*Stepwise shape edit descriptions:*
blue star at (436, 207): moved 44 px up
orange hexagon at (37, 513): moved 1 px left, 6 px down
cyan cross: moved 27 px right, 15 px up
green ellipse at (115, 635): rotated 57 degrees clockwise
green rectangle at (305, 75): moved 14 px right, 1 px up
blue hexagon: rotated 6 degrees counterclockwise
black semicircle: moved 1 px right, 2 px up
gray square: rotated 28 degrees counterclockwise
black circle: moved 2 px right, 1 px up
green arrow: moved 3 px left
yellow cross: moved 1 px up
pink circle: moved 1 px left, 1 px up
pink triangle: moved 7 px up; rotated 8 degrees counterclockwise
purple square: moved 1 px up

---

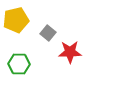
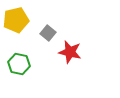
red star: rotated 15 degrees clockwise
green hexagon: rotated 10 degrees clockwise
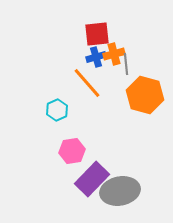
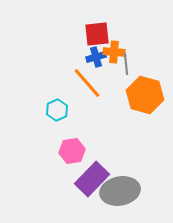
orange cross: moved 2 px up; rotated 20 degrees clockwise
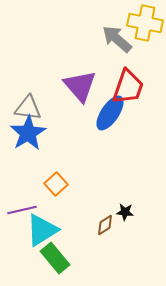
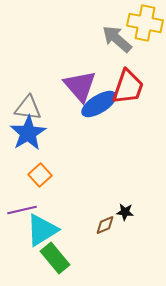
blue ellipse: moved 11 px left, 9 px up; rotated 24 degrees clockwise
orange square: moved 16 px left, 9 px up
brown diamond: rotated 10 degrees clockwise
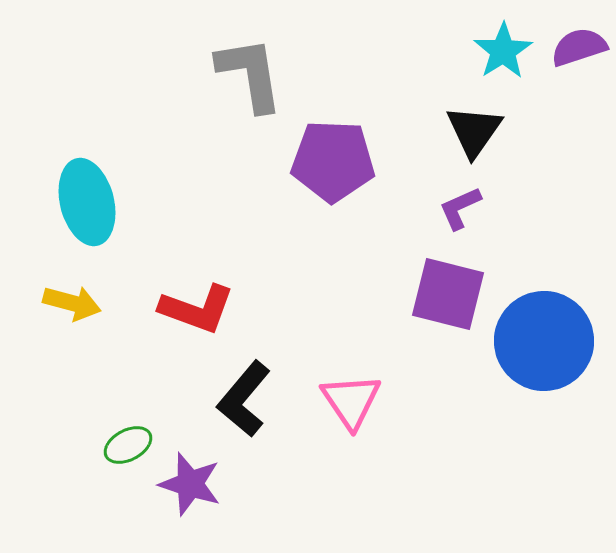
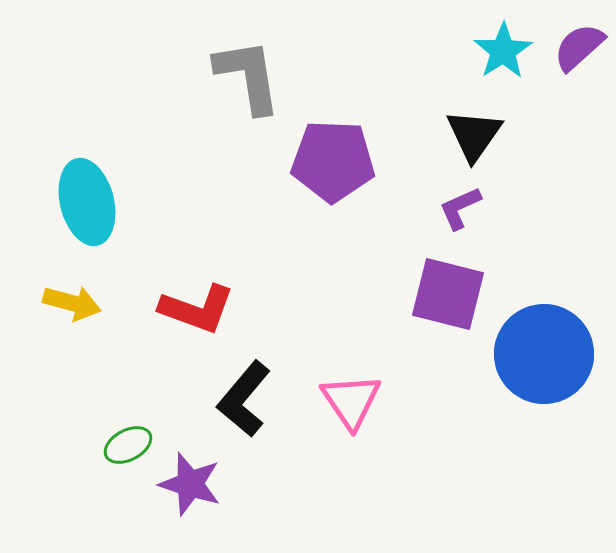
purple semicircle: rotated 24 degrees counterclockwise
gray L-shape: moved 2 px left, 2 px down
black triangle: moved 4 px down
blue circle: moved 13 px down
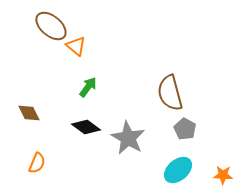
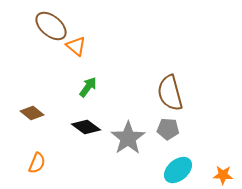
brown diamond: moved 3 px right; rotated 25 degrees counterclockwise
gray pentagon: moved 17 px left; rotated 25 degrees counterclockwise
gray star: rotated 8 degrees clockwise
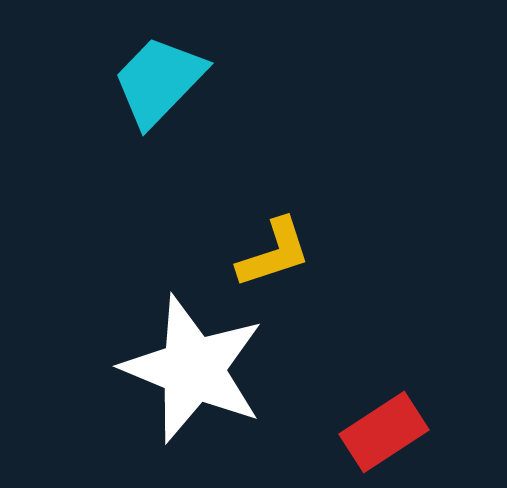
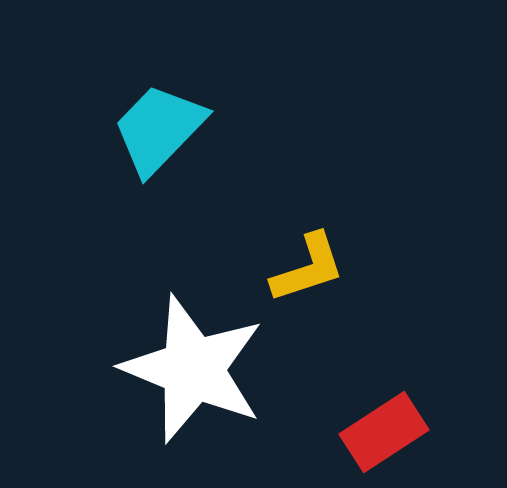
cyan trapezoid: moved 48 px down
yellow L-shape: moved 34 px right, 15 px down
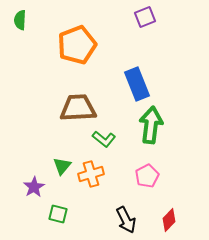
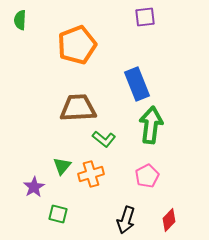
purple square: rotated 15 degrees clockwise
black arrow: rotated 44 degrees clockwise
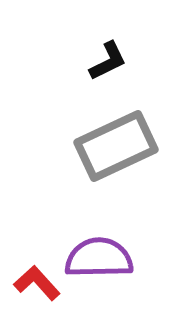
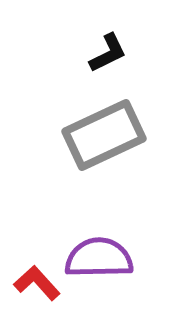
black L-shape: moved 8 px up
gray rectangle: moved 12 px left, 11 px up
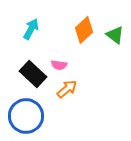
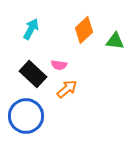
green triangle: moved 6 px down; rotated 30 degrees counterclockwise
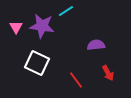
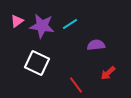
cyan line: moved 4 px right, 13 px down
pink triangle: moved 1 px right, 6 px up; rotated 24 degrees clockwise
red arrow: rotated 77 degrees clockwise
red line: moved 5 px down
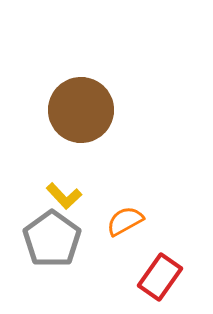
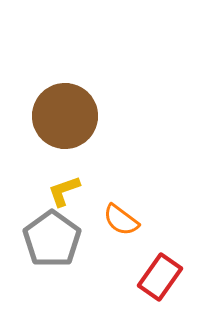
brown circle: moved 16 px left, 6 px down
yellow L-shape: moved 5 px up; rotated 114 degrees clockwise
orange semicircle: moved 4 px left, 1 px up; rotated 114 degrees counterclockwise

--

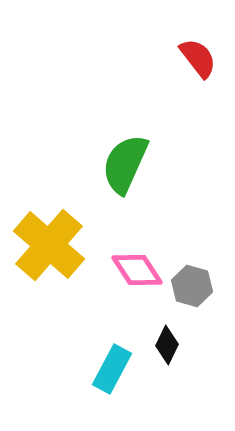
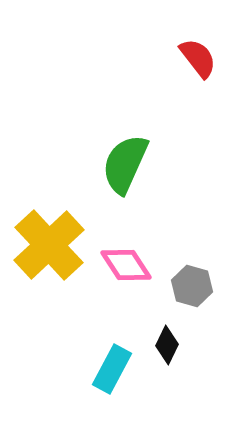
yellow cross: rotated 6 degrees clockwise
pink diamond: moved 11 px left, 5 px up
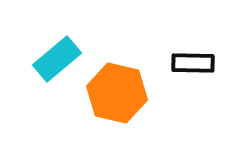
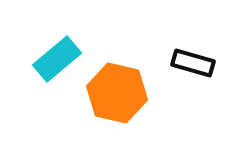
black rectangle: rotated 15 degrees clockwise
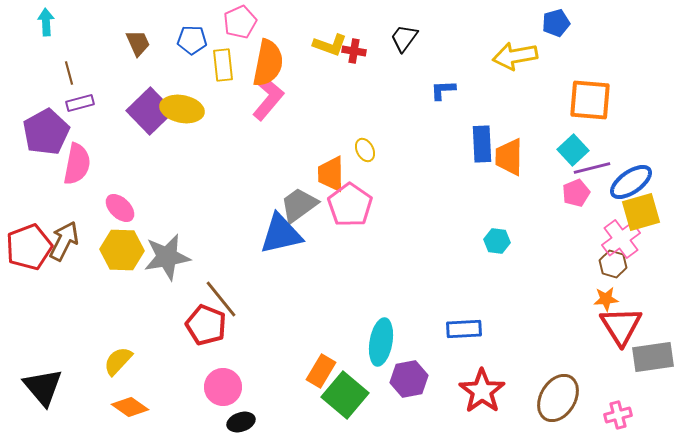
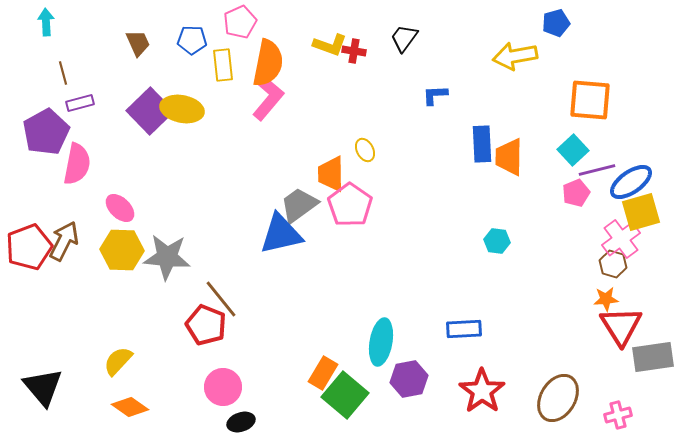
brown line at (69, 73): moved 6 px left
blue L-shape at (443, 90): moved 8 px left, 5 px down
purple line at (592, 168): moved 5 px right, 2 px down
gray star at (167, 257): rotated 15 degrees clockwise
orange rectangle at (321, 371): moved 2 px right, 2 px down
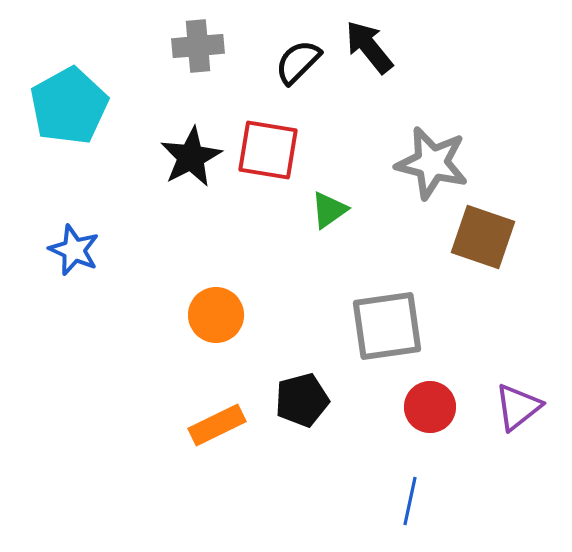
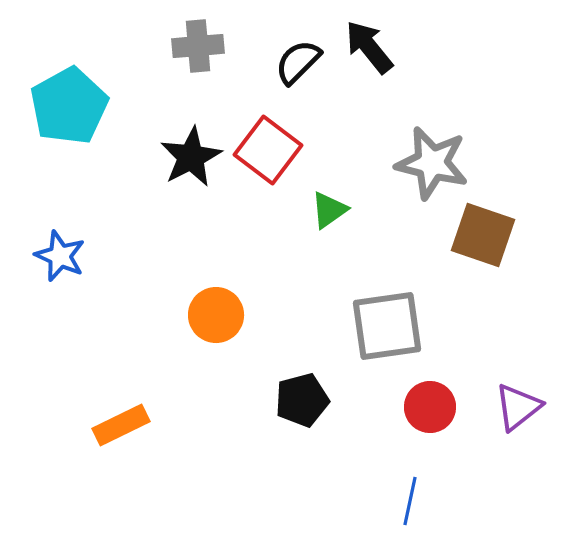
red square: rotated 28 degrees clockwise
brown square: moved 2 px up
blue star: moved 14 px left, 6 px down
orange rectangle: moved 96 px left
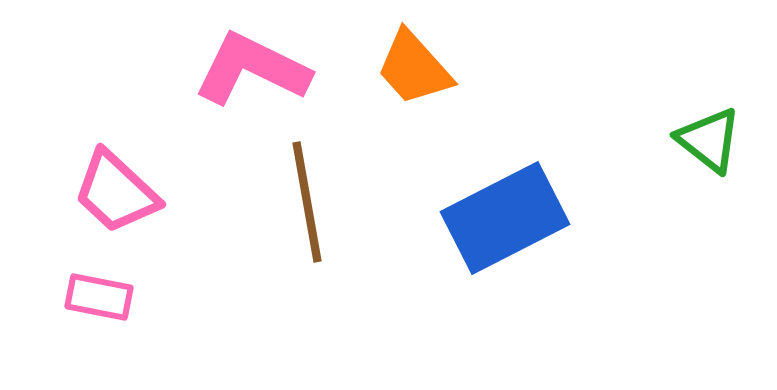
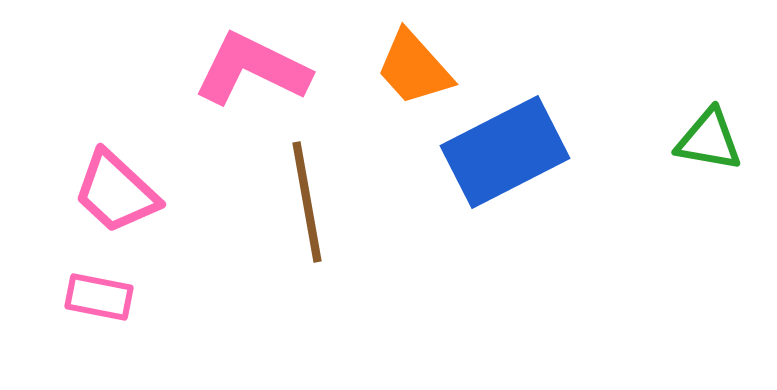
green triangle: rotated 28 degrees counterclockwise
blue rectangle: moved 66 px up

*PROBLEM DETAILS:*
Using the data above, reproduce exactly the lines from the line that contains "gray square: rotated" through the line that contains "purple square: moved 1 px up", including both.

*SOLUTION TO THIS TASK:*
gray square: rotated 28 degrees counterclockwise
black circle: moved 2 px right, 1 px up
green arrow: moved 3 px left
yellow cross: moved 1 px up
pink circle: moved 1 px left, 1 px up
pink triangle: moved 7 px up; rotated 8 degrees counterclockwise
purple square: moved 1 px up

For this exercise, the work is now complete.